** Exercise instructions **
Gather every line of the entries that includes the word "PIXELS".

** Records to use **
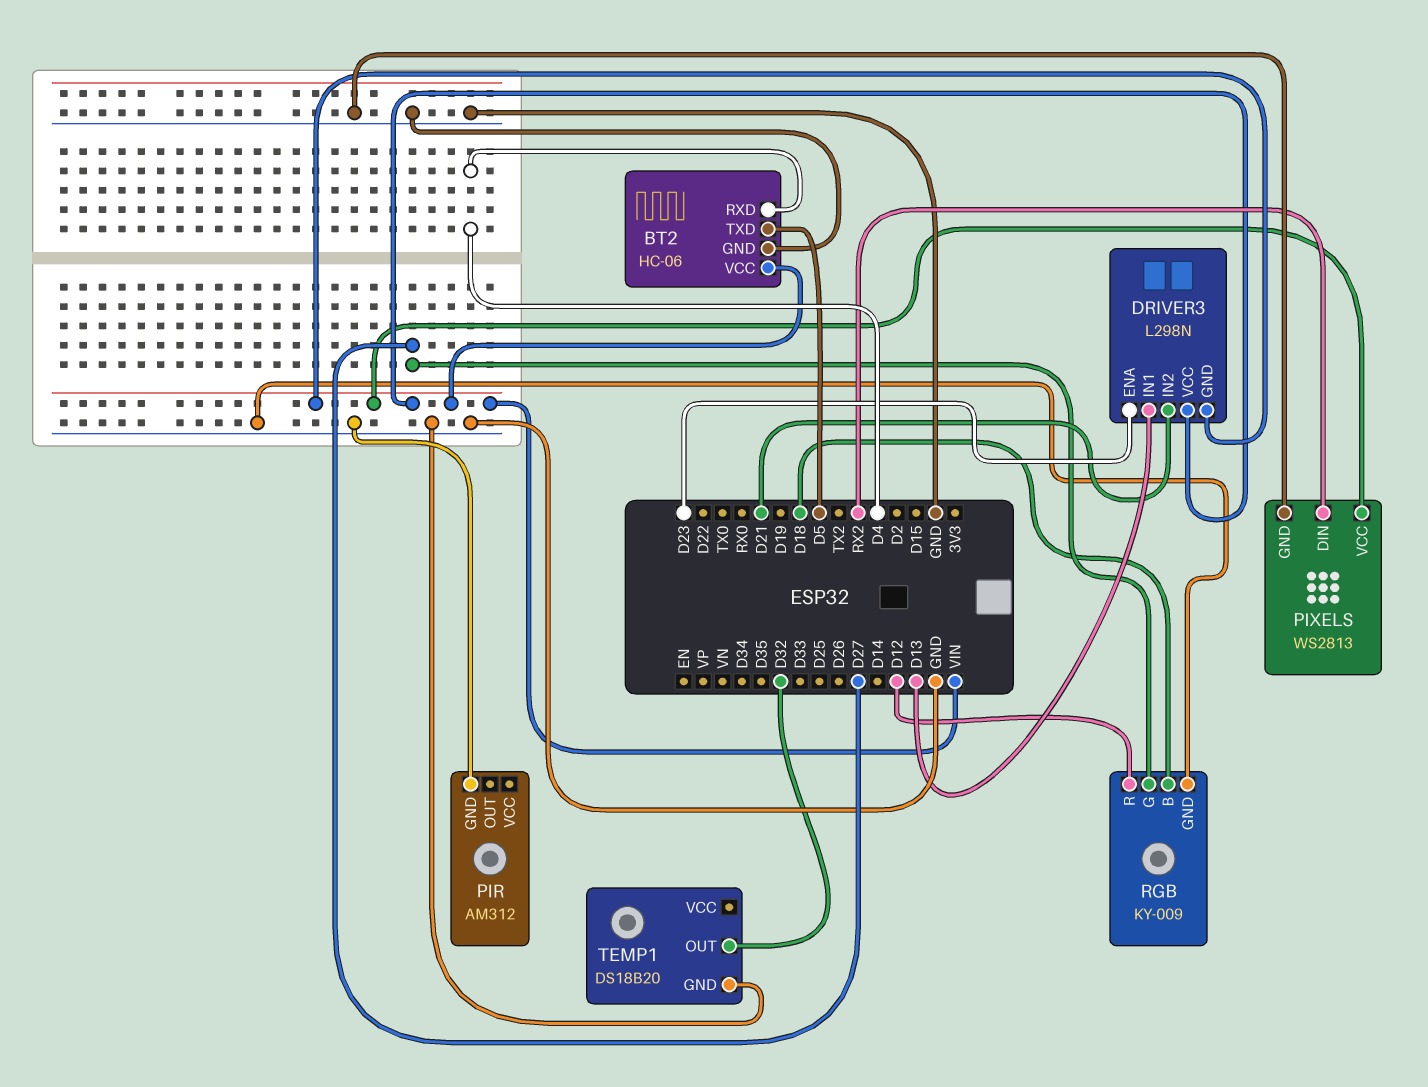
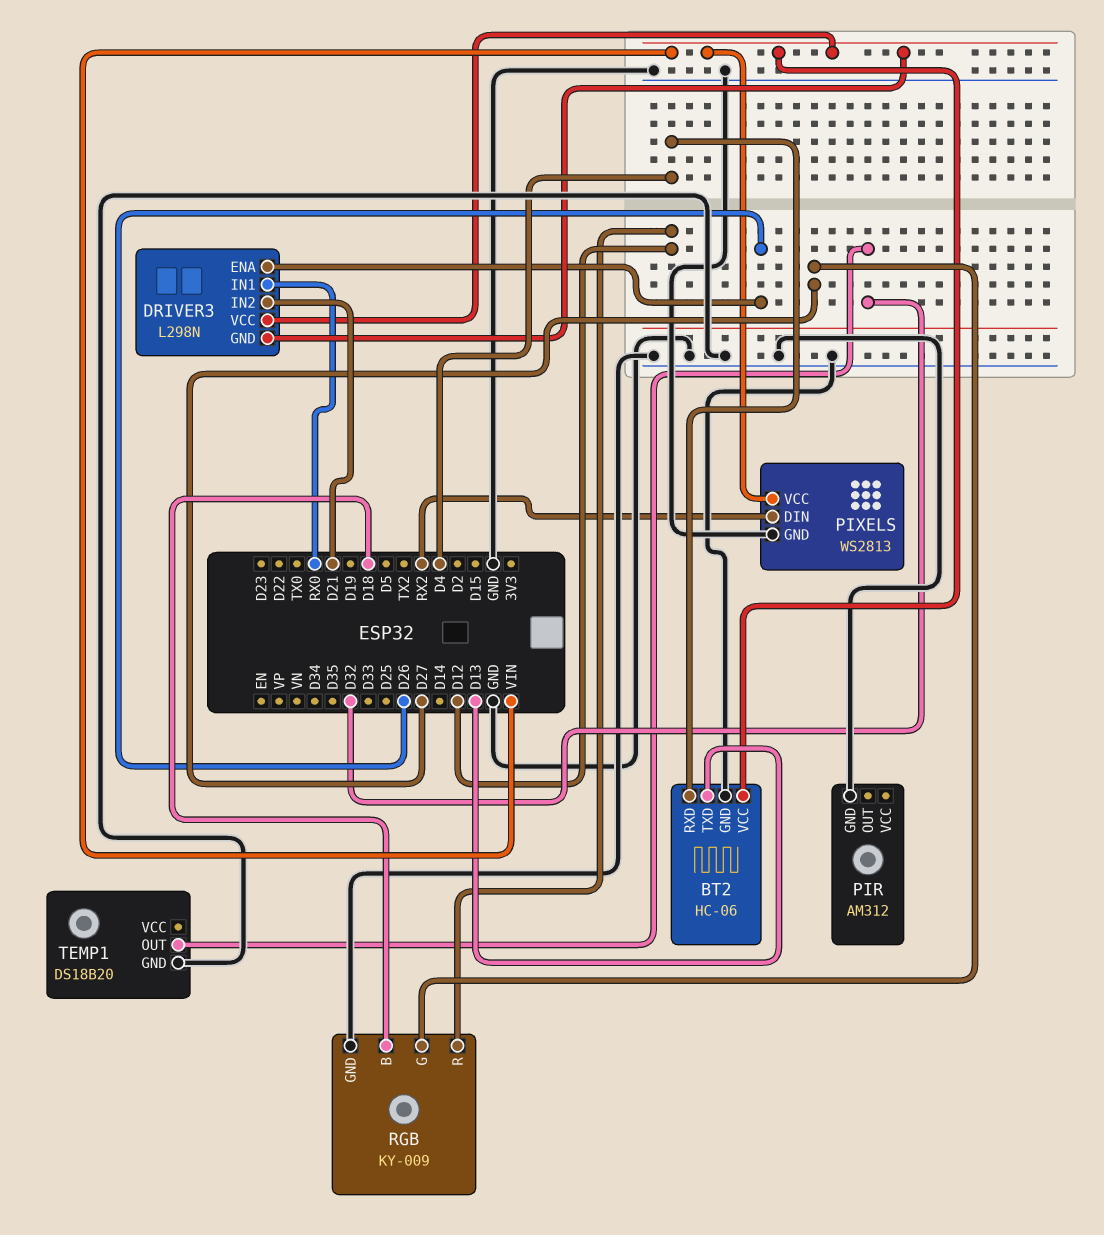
BT2 pin TXD: D5 -> D13
DRIVER3 pin ENA: D23 -> D26
DRIVER3 pin IN1: D13 -> RX0

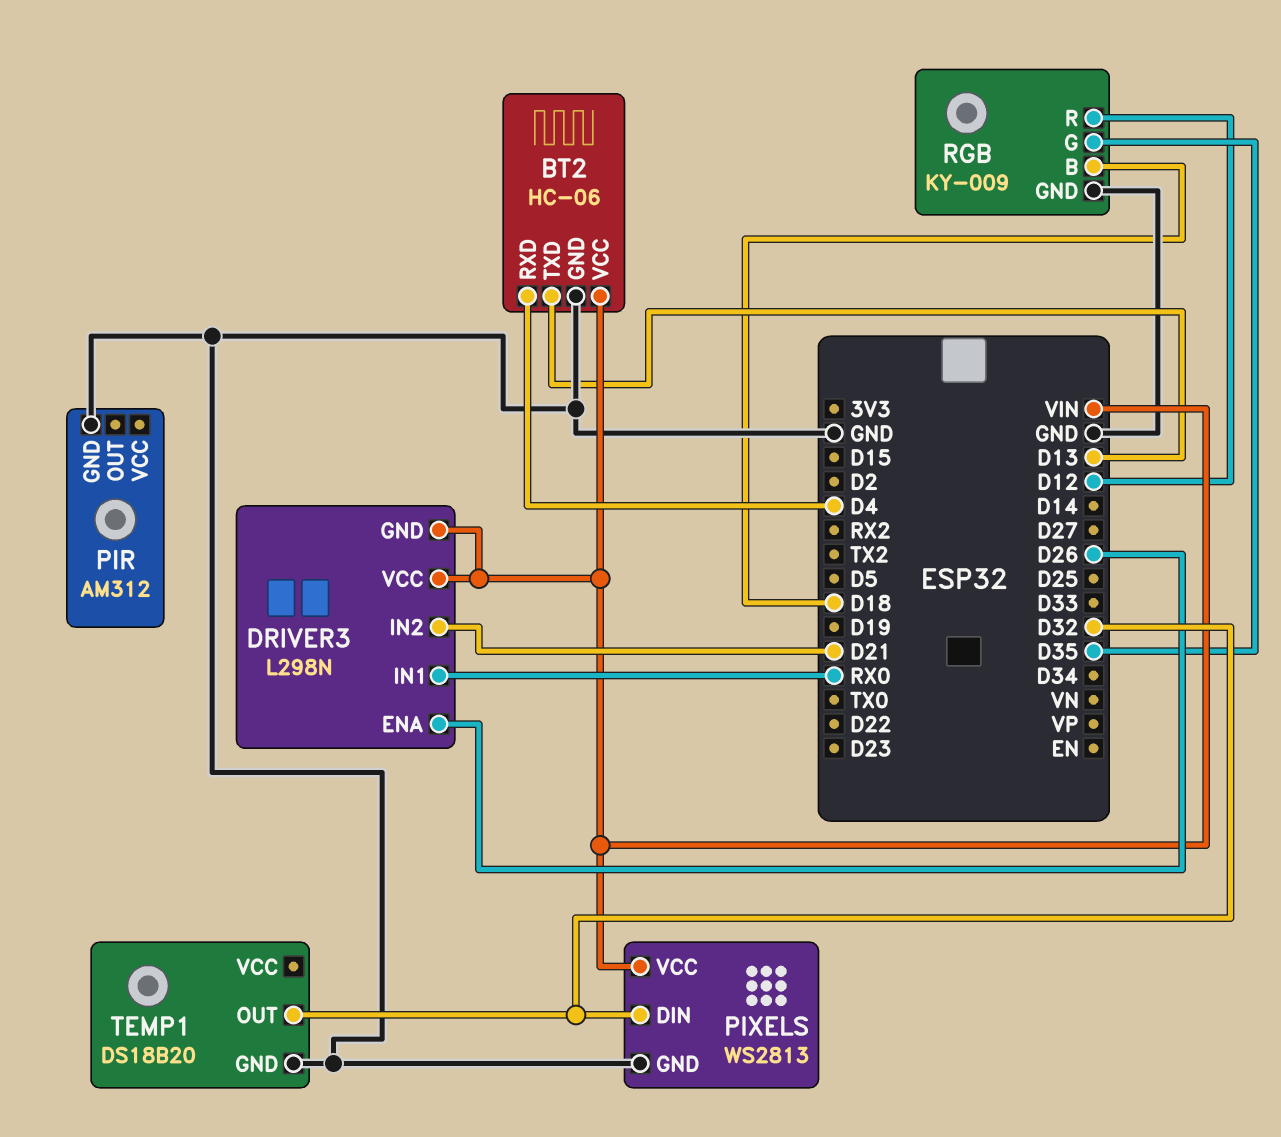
PIXELS pin DIN: RX2 -> D32
RGB pin G: D27 -> D35

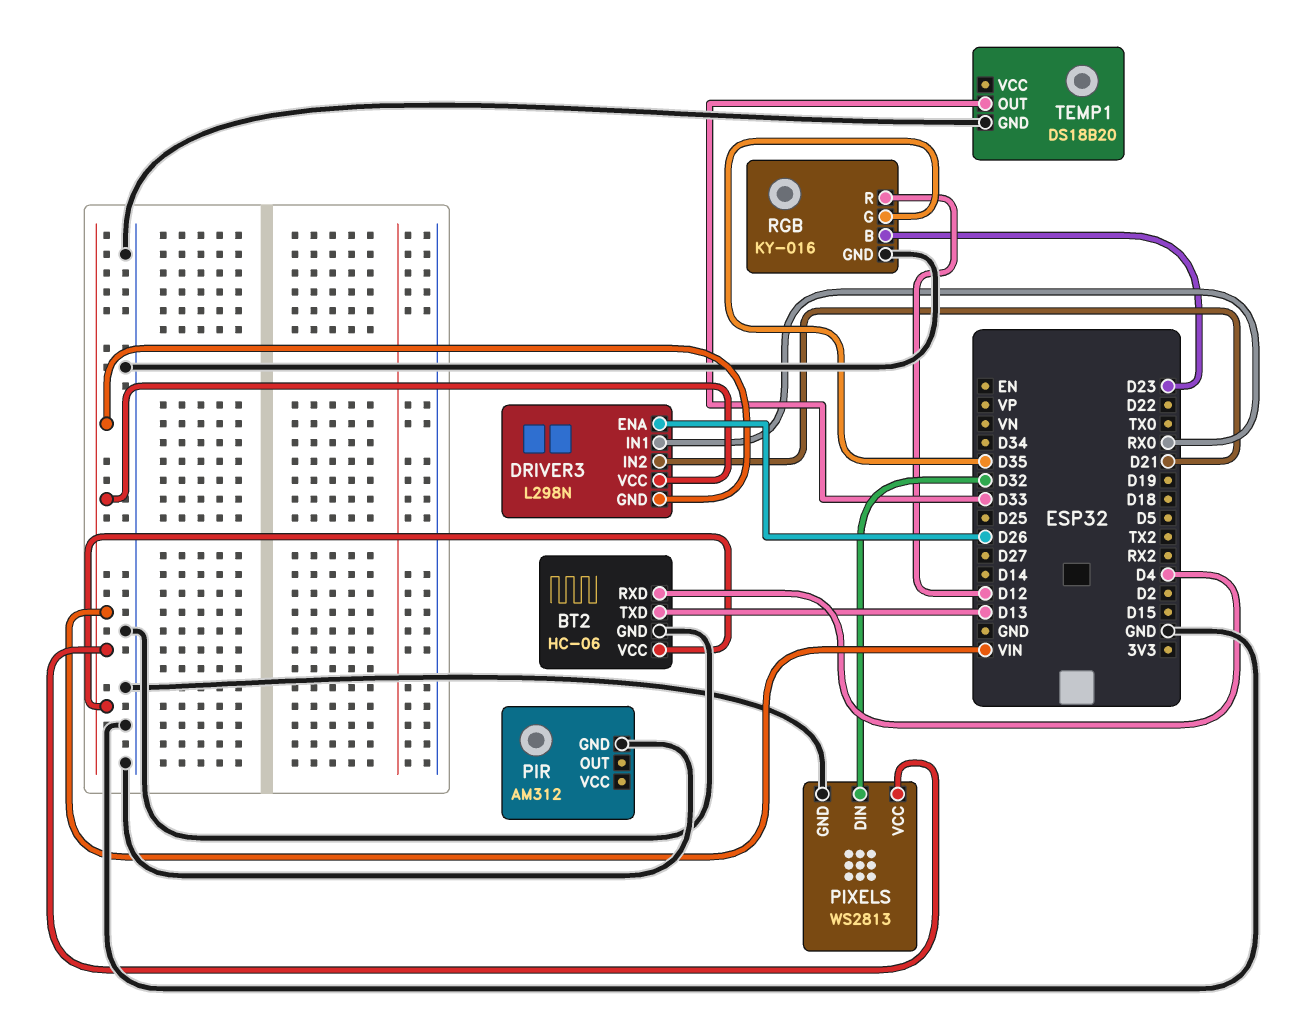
RGB: KY-009 -> KY-016
RGB pin B: D18 -> D23
TEMP1 pin OUT: D32 -> D33

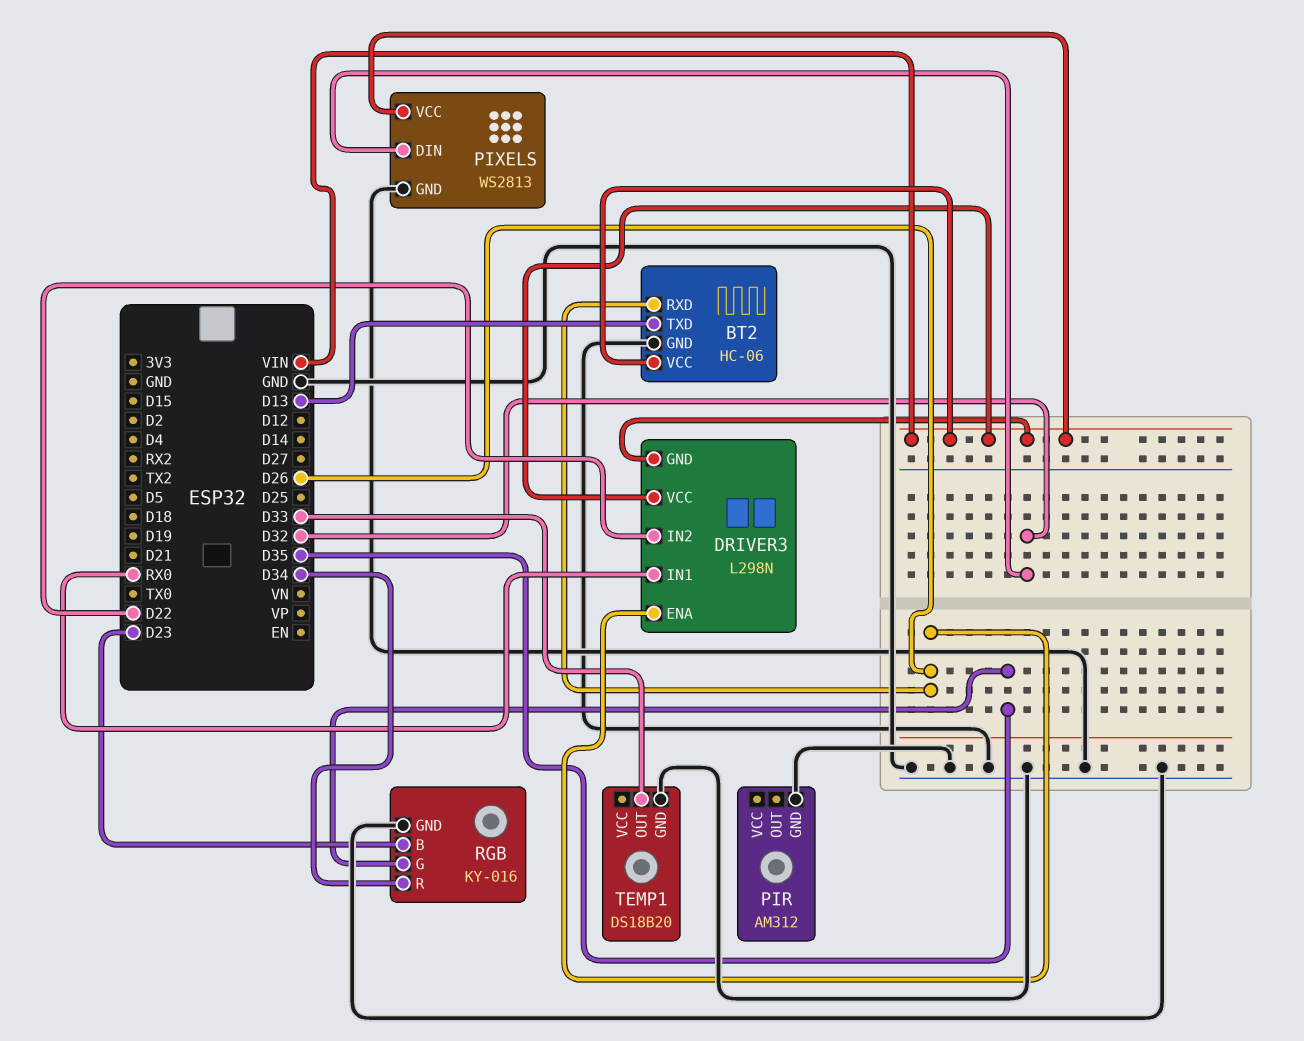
BT2 pin RXD: D4 -> D26
DRIVER3 pin IN2: D21 -> D22
RGB pin R: D12 -> D34

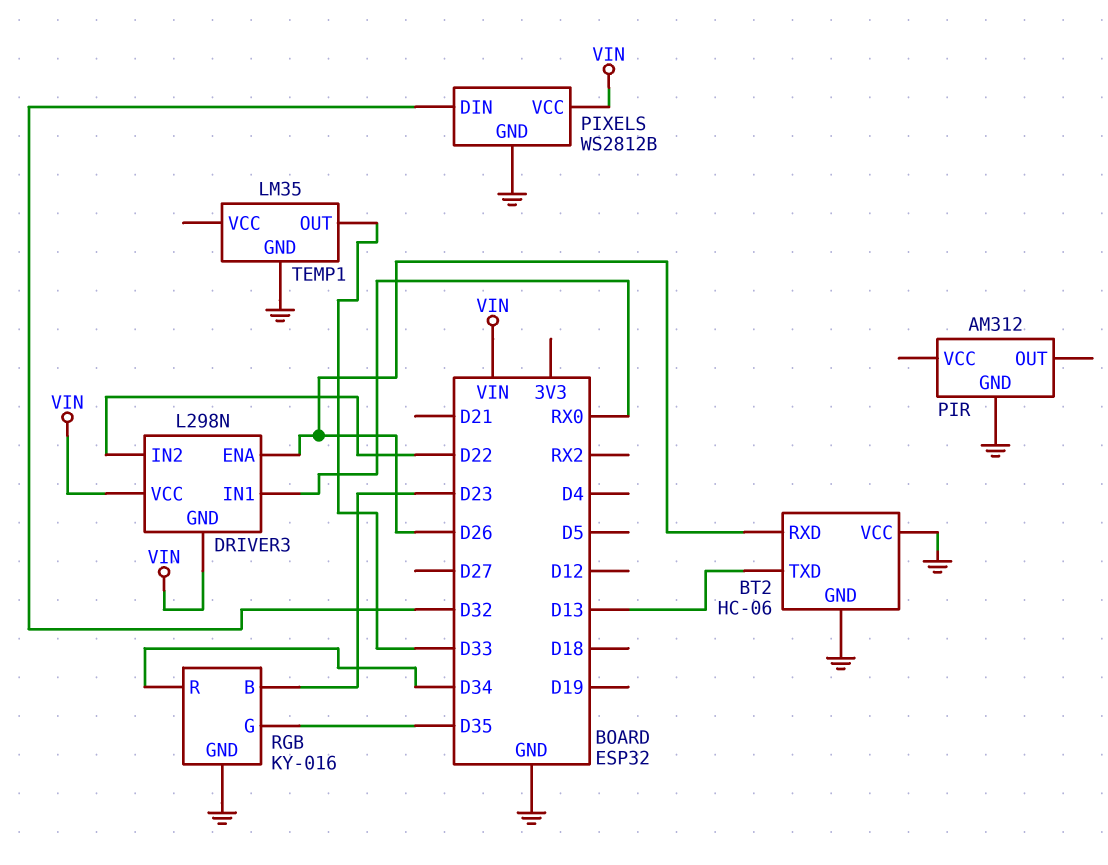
BT2 pin VCC: VIN -> GND
PIXELS: WS2813 -> WS2812B
TEMP1: DS18B20 -> LM35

** Output of the task **
PIXELS pin DIN: RX2 -> D32
PIXELS: WS2813 -> WS2812B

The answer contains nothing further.